Coordinate-based object records:
***
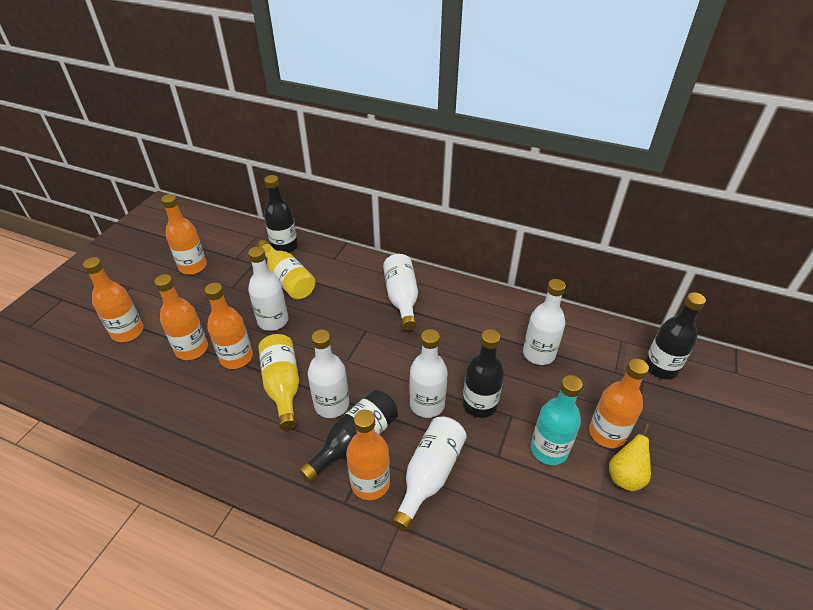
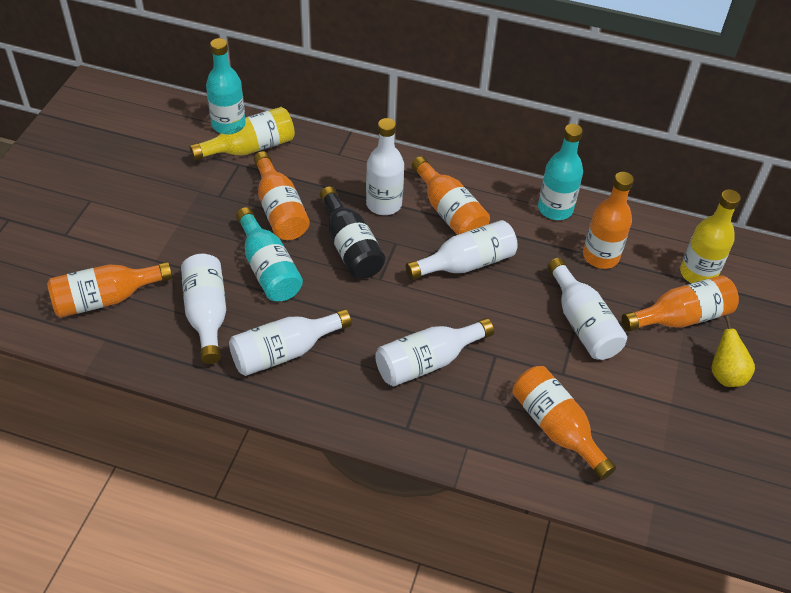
black bottle: 4 -> 1
turquoise bottle: 1 -> 3

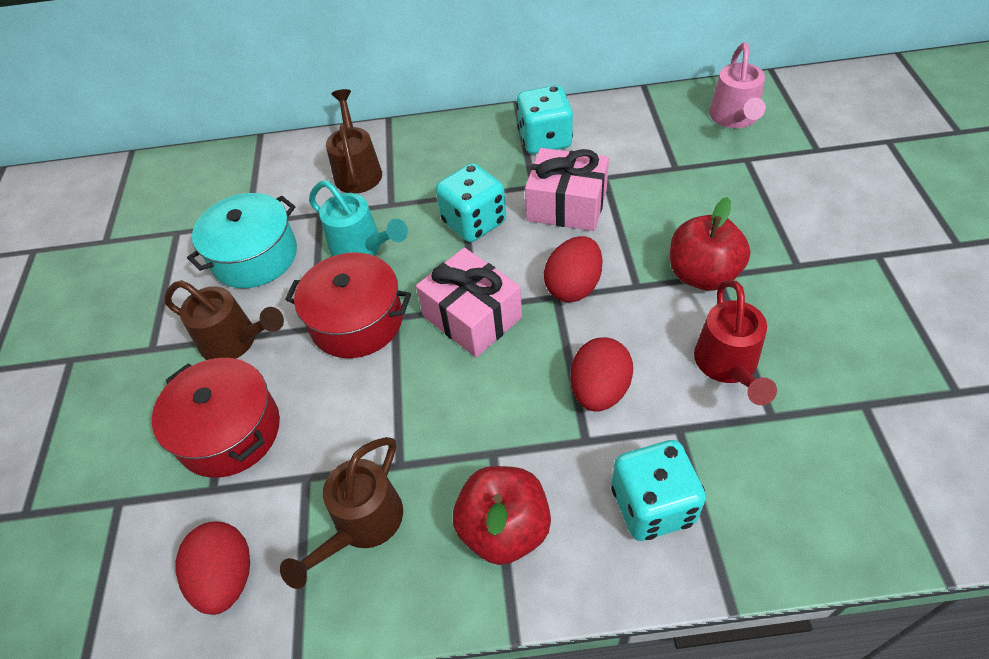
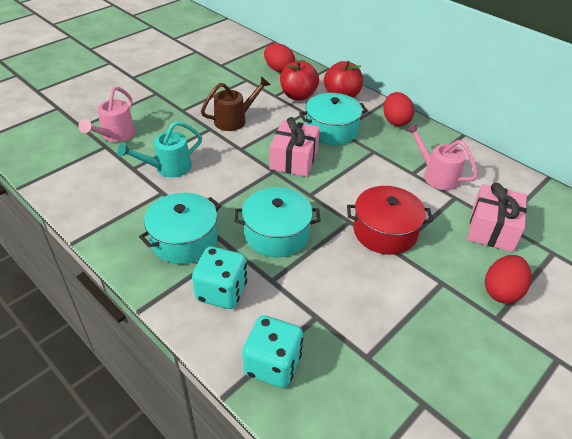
brown watering can: 3 -> 1
pink watering can: 1 -> 2
red pot: 2 -> 1
red watering can: 1 -> 0
turquoise dice: 3 -> 2
turquoise pot: 1 -> 3

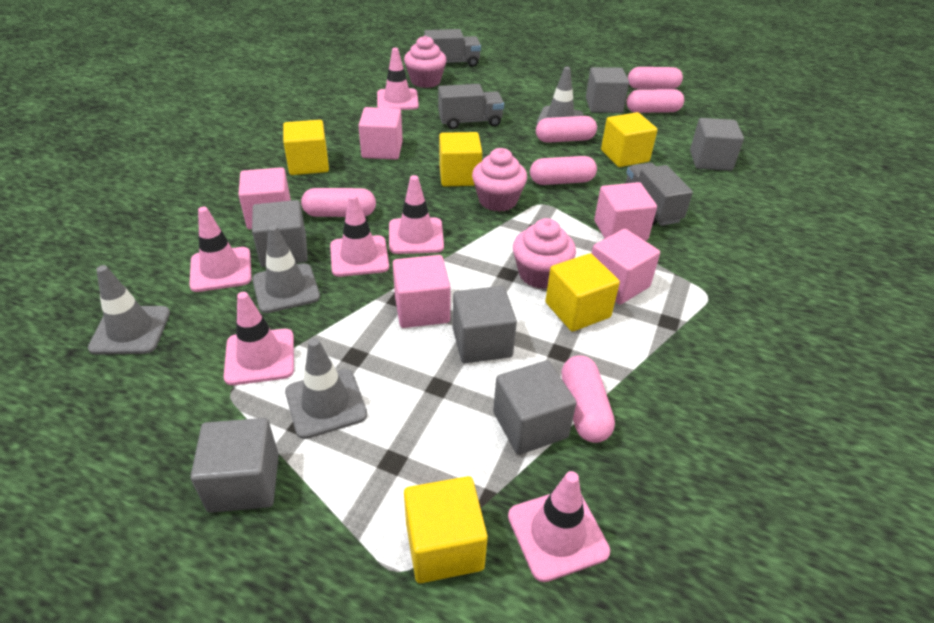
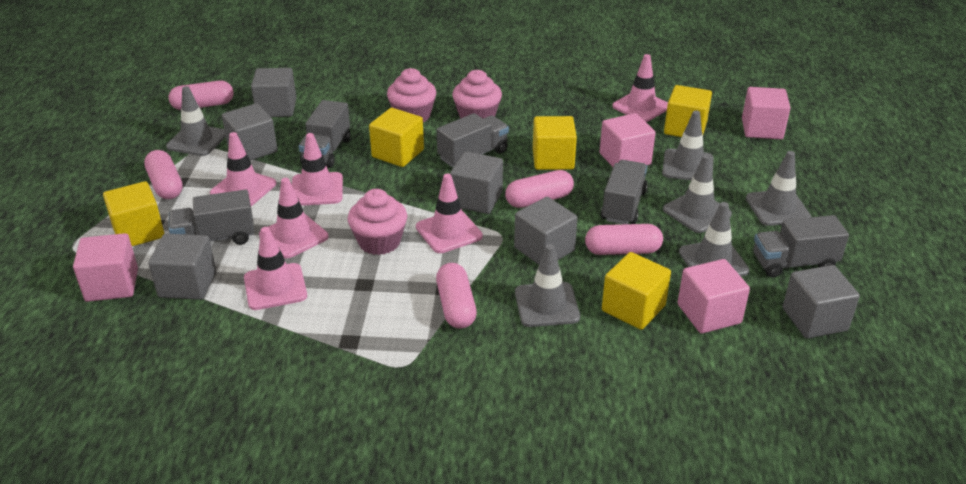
grey traffic cone: 4 -> 6
grey truck: 3 -> 5
pink capsule: 6 -> 5
pink cube: 5 -> 4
***
▶ Directions:
In your reply, please set down exactly the lines from the one containing "turquoise bottle: 1 -> 3" through the end of the records, with the pictures left out.

▶ Answer:
turquoise bottle: 1 -> 3

brown watering can: 3 -> 1
pink watering can: 1 -> 2
red pot: 2 -> 1
red watering can: 1 -> 0
turquoise dice: 3 -> 2
turquoise pot: 1 -> 3

grey traffic cone: 4 -> 6
grey truck: 3 -> 5
pink capsule: 6 -> 5
pink cube: 5 -> 4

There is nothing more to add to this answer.